-- START INPUT FOR THIS TASK --

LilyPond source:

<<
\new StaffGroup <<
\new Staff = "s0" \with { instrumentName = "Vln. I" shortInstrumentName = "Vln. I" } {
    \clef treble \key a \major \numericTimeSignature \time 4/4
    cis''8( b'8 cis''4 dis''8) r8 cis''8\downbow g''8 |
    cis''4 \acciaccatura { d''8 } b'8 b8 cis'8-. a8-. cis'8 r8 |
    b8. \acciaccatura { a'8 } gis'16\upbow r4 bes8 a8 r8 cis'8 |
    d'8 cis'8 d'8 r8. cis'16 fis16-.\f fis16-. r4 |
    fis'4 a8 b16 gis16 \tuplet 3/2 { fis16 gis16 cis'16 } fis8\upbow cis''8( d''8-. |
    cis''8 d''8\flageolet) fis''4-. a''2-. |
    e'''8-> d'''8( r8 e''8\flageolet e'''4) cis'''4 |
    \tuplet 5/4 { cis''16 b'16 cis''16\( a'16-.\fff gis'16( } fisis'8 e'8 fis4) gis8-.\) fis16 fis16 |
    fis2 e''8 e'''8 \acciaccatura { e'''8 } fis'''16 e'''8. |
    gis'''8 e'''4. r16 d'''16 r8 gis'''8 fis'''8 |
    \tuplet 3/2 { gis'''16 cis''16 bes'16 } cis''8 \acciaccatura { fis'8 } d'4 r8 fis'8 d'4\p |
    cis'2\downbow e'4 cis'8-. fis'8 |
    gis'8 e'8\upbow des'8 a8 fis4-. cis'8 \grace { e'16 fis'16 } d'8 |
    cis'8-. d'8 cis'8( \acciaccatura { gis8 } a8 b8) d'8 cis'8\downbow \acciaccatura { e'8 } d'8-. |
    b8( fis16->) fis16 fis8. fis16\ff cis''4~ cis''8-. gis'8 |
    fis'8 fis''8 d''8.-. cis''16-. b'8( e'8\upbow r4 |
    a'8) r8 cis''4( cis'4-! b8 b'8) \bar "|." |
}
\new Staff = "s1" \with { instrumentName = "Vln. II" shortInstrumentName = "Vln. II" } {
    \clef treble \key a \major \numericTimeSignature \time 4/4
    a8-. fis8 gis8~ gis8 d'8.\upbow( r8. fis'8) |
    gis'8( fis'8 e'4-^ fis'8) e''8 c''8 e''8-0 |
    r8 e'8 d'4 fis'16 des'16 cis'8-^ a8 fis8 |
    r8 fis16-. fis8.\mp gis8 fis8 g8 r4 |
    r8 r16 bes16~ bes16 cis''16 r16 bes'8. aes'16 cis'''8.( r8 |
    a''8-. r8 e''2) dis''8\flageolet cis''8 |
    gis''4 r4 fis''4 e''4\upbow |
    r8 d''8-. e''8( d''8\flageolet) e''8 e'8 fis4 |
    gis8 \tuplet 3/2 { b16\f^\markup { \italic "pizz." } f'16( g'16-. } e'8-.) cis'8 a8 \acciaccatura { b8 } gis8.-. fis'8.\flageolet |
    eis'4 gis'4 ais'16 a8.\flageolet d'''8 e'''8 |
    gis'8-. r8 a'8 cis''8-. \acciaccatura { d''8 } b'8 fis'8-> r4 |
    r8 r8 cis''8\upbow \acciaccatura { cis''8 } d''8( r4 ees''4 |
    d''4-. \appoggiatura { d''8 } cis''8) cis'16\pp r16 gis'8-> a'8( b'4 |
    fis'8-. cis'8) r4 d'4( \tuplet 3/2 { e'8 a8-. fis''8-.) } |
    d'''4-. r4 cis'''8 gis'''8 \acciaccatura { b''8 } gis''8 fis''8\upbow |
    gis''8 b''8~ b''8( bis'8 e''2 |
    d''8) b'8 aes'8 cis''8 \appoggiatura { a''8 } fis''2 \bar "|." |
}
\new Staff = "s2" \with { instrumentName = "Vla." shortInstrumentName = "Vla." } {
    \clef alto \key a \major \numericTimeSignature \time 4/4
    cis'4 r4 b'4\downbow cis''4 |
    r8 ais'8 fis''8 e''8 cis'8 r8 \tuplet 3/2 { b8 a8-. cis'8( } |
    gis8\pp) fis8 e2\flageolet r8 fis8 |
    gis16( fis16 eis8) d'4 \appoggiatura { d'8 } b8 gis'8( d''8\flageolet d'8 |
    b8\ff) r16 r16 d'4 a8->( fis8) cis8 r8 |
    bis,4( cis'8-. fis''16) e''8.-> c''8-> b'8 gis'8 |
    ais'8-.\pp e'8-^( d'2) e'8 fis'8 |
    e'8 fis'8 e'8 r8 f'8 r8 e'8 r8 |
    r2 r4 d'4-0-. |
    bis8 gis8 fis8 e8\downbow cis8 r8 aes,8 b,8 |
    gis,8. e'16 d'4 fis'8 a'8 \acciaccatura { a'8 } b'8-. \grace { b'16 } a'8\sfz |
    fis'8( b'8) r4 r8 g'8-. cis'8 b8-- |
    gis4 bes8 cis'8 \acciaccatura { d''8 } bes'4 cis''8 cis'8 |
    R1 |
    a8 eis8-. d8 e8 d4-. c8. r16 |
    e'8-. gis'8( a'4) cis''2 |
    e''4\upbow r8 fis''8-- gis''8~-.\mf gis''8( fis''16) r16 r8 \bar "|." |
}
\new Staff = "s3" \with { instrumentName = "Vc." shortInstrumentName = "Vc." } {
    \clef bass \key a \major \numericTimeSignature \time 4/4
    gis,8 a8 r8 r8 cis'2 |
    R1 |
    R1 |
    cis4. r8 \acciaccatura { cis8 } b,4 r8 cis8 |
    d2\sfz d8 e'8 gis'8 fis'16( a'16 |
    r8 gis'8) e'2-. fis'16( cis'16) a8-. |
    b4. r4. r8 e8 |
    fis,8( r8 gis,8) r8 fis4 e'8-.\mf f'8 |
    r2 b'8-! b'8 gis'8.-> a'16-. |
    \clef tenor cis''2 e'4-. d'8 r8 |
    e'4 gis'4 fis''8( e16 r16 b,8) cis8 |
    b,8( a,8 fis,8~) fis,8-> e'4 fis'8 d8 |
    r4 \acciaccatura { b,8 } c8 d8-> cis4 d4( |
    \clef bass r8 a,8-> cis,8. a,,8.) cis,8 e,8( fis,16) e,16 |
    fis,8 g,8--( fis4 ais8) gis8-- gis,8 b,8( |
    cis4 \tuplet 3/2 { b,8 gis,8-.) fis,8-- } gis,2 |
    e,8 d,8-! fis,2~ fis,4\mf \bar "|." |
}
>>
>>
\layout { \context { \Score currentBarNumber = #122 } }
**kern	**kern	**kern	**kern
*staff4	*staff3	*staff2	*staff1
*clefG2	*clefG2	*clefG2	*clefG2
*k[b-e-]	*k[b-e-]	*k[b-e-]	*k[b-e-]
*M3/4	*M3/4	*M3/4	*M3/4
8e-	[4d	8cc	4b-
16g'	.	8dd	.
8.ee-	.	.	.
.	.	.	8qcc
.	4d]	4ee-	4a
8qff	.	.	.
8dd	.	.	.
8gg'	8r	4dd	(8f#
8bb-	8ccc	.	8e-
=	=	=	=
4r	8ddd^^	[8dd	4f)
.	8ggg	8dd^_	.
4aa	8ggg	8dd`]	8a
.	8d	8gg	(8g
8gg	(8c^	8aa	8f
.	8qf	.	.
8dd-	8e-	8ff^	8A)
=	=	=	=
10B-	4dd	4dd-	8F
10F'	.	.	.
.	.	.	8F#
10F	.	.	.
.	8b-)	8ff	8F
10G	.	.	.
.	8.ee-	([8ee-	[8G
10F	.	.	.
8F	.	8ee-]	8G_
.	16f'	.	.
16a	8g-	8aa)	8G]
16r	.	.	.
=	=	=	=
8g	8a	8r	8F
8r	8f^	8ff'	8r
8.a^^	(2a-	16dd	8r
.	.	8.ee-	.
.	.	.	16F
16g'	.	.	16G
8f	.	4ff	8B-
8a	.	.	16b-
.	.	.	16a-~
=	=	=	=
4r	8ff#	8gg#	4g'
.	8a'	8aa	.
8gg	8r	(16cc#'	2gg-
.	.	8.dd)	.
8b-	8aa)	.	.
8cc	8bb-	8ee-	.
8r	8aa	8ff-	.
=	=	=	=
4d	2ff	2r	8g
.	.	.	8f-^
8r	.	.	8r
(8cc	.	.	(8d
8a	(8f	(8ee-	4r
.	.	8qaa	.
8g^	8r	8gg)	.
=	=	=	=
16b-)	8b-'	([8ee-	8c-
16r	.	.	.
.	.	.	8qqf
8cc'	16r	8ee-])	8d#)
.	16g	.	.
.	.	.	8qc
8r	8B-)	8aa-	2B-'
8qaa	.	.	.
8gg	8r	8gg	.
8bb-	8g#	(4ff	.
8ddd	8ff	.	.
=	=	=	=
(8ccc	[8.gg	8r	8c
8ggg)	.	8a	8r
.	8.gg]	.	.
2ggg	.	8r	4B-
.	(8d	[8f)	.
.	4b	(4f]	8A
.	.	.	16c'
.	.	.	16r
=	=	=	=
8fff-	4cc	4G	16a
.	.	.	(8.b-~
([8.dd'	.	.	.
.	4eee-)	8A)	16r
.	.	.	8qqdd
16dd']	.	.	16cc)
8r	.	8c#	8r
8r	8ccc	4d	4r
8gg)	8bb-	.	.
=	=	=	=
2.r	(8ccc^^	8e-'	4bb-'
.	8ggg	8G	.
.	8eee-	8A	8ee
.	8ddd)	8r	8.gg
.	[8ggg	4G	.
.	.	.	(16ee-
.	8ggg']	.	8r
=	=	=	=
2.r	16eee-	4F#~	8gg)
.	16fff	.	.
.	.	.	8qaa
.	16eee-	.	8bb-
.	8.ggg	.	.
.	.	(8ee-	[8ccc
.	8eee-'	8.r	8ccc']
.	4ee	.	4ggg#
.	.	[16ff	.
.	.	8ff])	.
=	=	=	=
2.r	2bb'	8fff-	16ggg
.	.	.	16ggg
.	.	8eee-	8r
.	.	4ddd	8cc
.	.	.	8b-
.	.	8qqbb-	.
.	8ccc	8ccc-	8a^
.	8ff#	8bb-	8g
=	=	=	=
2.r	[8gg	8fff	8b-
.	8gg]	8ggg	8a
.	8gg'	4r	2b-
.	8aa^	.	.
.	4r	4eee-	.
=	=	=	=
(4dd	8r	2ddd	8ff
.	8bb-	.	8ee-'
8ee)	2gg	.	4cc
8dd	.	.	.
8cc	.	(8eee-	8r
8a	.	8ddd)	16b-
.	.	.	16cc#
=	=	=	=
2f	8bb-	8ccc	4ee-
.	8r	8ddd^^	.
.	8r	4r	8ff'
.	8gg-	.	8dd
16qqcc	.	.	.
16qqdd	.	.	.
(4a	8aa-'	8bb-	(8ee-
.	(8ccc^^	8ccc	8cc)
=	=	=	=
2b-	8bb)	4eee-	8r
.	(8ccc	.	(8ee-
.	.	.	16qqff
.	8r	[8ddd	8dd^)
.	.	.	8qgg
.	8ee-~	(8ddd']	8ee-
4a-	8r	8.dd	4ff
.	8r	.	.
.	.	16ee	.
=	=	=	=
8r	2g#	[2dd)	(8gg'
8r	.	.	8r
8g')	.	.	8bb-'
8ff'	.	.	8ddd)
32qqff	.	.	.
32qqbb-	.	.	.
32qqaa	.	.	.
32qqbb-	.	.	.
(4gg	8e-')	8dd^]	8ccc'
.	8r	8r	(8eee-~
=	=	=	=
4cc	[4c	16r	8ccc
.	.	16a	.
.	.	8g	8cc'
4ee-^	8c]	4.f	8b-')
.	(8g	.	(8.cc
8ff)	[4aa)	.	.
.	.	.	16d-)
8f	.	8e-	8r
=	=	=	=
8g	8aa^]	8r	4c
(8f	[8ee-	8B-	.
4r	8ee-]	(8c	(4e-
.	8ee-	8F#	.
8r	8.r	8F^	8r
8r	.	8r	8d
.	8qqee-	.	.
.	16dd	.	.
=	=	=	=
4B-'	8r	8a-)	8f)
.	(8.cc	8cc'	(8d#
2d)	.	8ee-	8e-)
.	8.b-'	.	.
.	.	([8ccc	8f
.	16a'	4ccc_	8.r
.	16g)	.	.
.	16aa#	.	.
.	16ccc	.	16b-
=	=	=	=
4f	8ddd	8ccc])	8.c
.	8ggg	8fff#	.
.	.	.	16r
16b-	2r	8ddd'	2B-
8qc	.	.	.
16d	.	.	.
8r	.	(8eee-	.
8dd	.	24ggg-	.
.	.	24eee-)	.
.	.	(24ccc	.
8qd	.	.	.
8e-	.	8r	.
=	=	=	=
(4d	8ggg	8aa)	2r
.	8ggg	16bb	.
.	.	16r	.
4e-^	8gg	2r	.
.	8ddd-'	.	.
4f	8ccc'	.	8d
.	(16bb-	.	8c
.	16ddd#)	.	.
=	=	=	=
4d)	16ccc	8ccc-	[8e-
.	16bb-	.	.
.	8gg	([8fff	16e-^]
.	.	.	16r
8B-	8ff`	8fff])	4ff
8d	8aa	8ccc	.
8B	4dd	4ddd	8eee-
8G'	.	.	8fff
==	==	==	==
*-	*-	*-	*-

-- END INPUT FOR THIS TASK --

## WHAT NEEDS TO BE DONE
Report how many lines in the rows above contain the word "flageolet". Give only the number.

## EXERCISE ANSWER
8